***** DATA TO EXAMINE

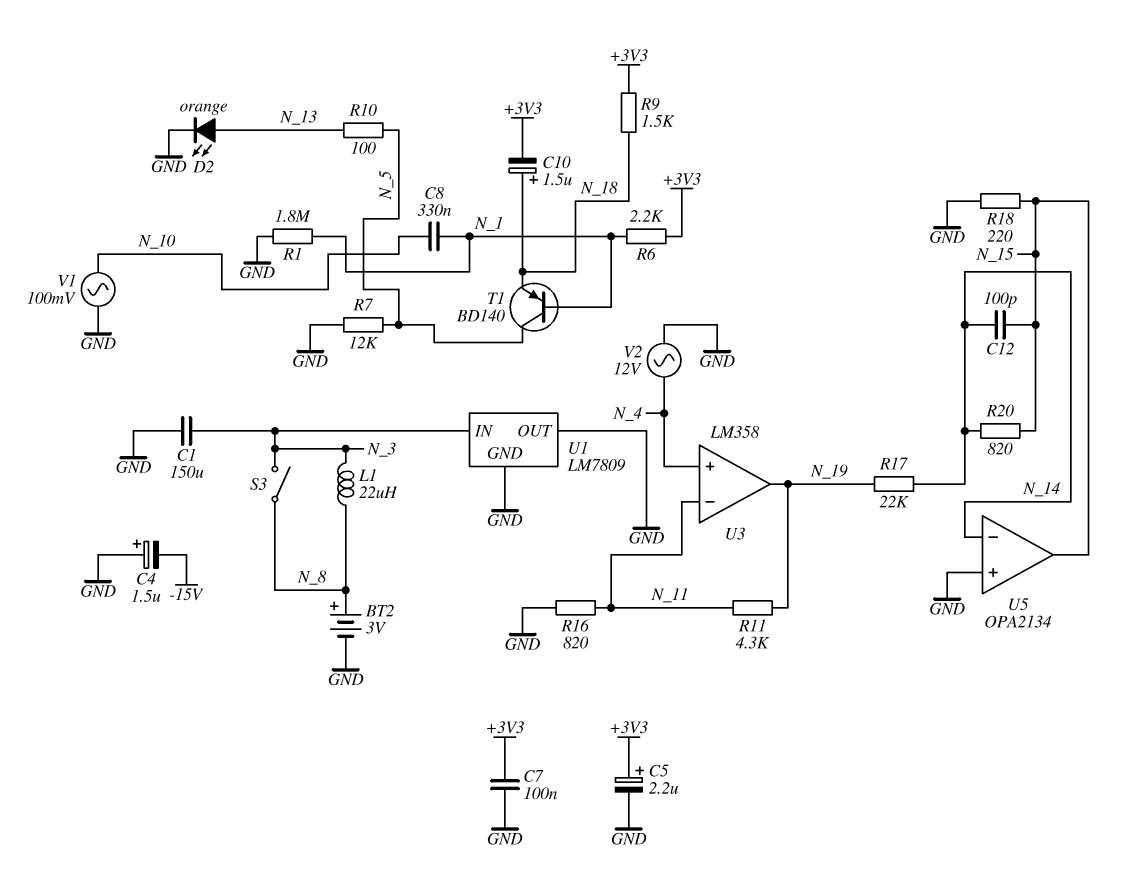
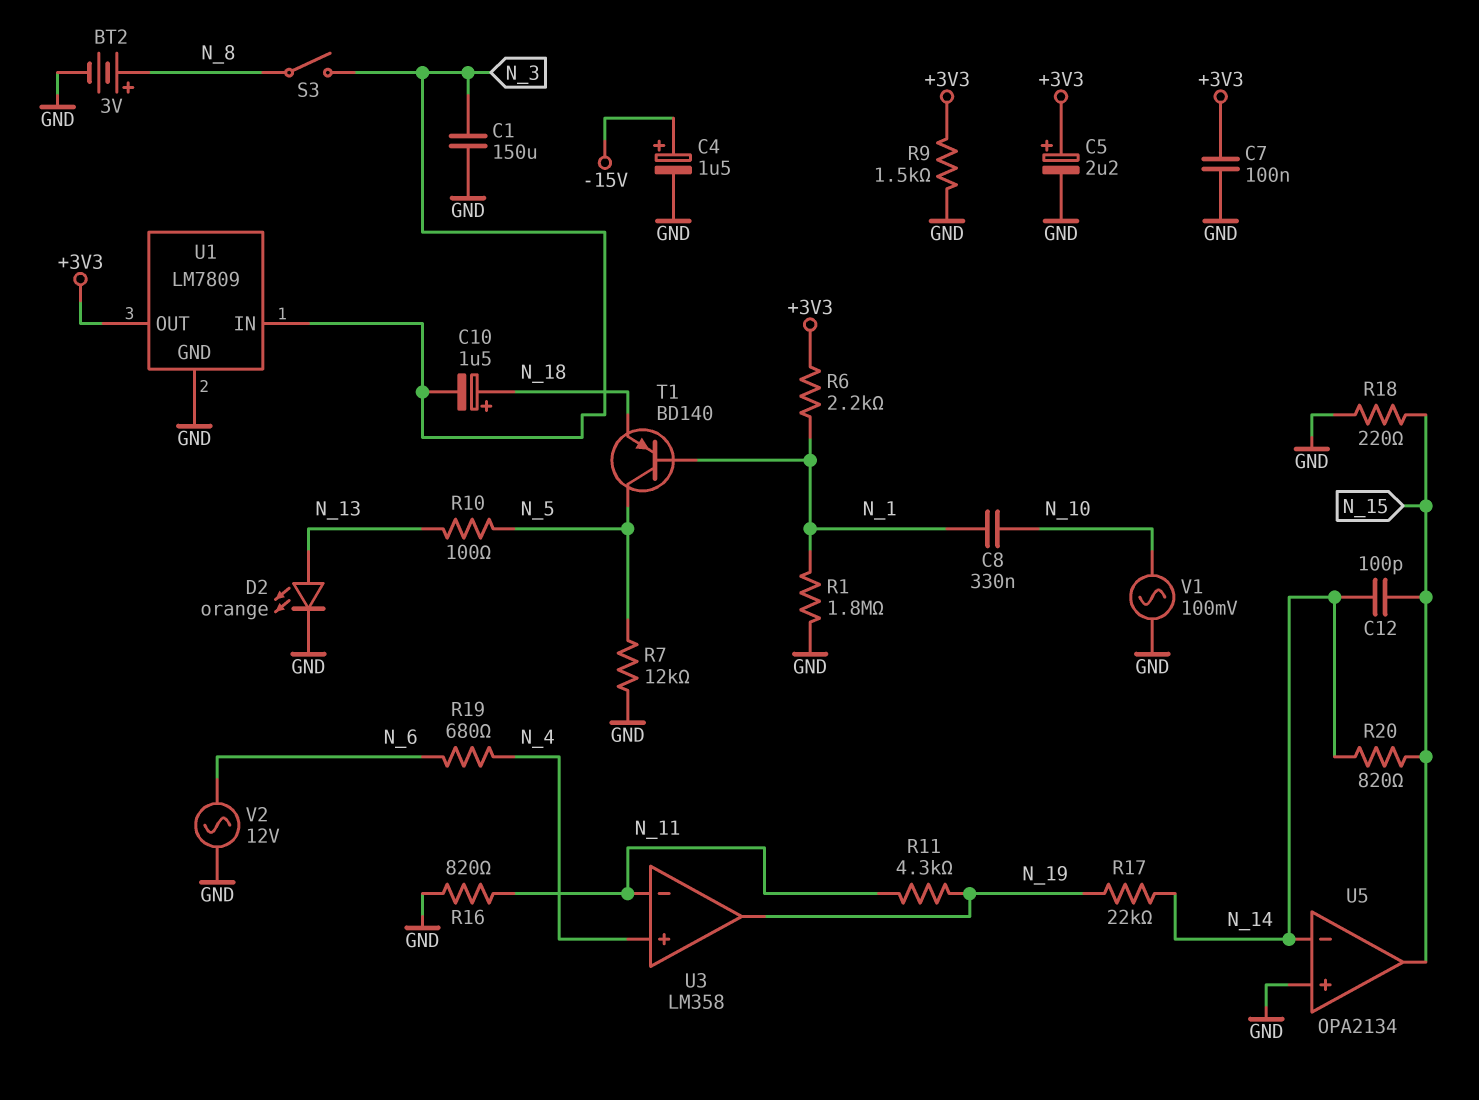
C4: 1.5uF (plus GND, minus -15V) -> 1.5uF (plus -15V, minus GND)
C10: 1.5uF (plus N_18, minus +3V3) -> 1.5uF (plus N_18, minus N_3)
L1: 22uH (N_3, N_8) -> none
R9: 1.5k (+3V3, N_18) -> 1.5k (+3V3, GND)
R19: none -> 680 (N_4, N_6)
U1 pin OUT: GND -> +3V3
V2: AC 12V (GND, N_4) -> AC 12V (GND, N_6)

**********

**WHAT IS REQUIRED:** Output exactly what runs from the line with "R9: 1.5k (+3V3, N_18) -> 1.5k (+3V3, GND)" to the final line above, both lines included, and nothing else.

**WRITTEN RESPONSE:**
R9: 1.5k (+3V3, N_18) -> 1.5k (+3V3, GND)
R19: none -> 680 (N_4, N_6)
U1 pin OUT: GND -> +3V3
V2: AC 12V (GND, N_4) -> AC 12V (GND, N_6)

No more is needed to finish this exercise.